### [EXERCISE DETAILS]
Every line that contains the word "pink" should be copied from the records below.

*** GIVEN RECORDS ***

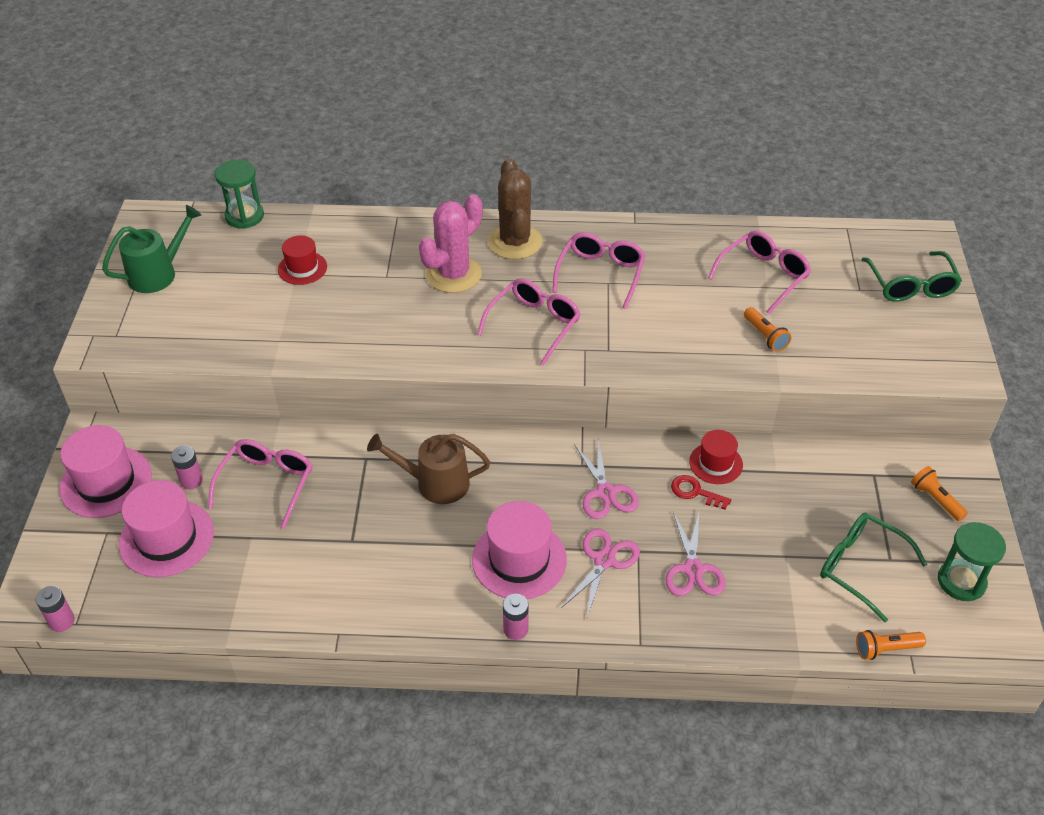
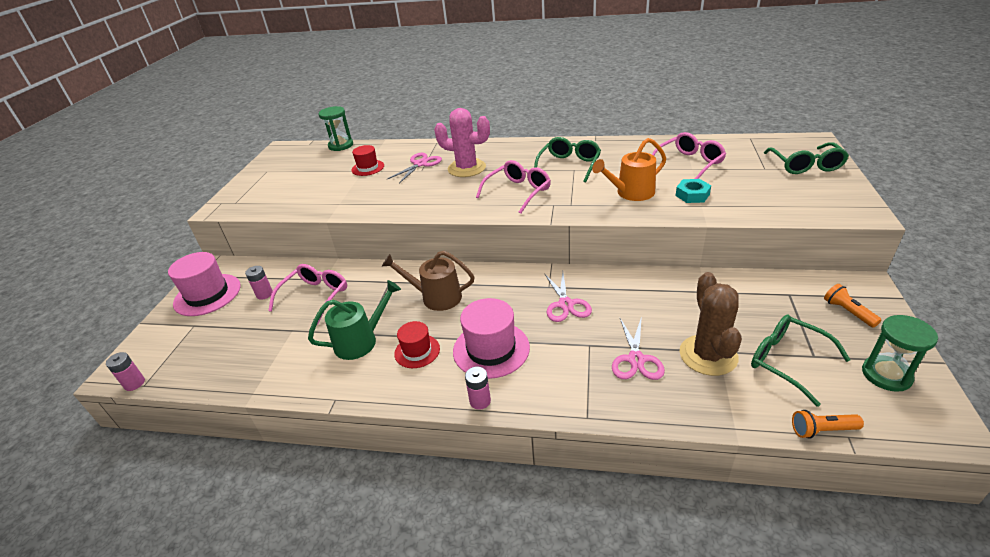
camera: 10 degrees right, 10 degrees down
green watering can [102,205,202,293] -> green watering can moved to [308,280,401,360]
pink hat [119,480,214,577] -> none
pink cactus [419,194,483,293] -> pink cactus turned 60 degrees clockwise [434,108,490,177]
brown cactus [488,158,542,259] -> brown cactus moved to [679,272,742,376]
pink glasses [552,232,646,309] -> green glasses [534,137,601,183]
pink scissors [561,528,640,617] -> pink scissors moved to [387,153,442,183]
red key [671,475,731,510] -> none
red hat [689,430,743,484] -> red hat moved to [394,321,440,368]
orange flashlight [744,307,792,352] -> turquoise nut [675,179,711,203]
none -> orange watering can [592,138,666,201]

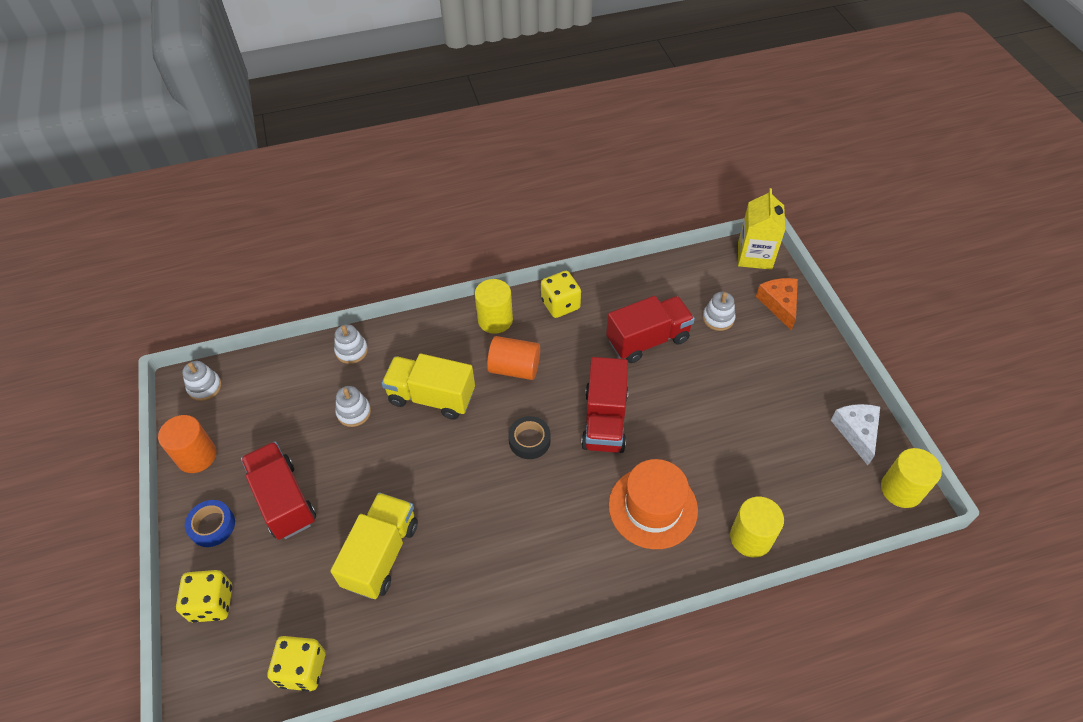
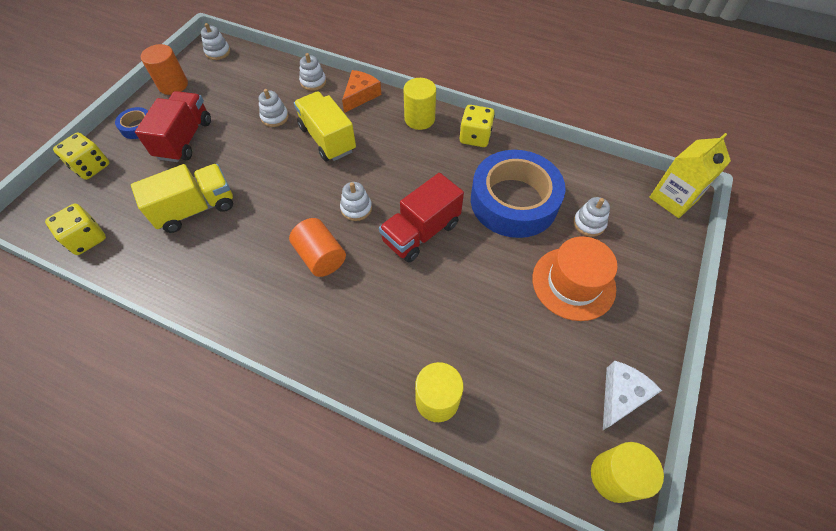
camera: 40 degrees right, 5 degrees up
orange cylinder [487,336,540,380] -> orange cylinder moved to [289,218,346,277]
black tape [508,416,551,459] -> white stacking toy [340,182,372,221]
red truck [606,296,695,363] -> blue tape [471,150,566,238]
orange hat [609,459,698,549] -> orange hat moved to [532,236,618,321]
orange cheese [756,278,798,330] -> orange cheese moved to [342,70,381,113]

*** End of GIVEN RECORDS ***

### [RESPONSE]
pink hat [119,480,214,577] -> none
pink cactus [419,194,483,293] -> pink cactus turned 60 degrees clockwise [434,108,490,177]
pink glasses [552,232,646,309] -> green glasses [534,137,601,183]
pink scissors [561,528,640,617] -> pink scissors moved to [387,153,442,183]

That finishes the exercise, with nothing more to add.